*** EXCERPTED DATA ***
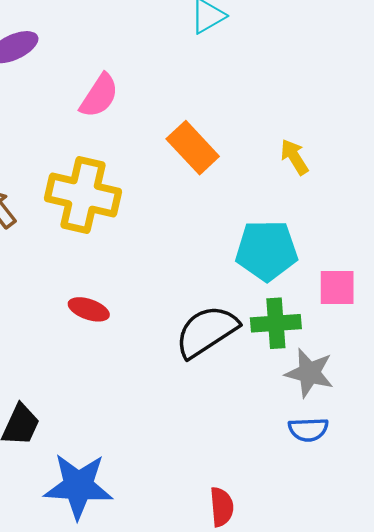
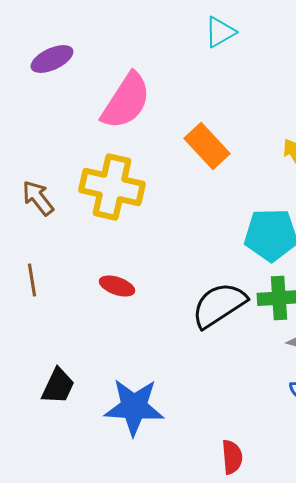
pink semicircle: (99, 96) -> (126, 101), size x1.5
blue star: (78, 486) -> (134, 407), moved

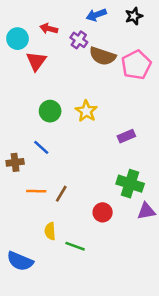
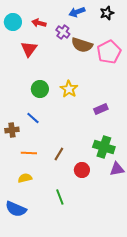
cyan circle: (18, 39) -> (13, 22), moved
brown line: (61, 194) -> (59, 154), moved
yellow semicircle: (50, 231) -> (25, 178), moved, turned 80
green line: (75, 246) -> (60, 197), turned 49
*** End of EXCERPTED DATA ***
> WORK REQUEST
Beginning with the line containing "blue star: (78, 486) -> (134, 407), moved" and ending with the last line of the material, output each line exactly; do not include pictures.

> ANSWER FOR THE TASK
blue star: (78, 486) -> (134, 407), moved

cyan circle: (18, 39) -> (13, 22), moved
brown line: (61, 194) -> (59, 154), moved
yellow semicircle: (50, 231) -> (25, 178), moved, turned 80
green line: (75, 246) -> (60, 197), turned 49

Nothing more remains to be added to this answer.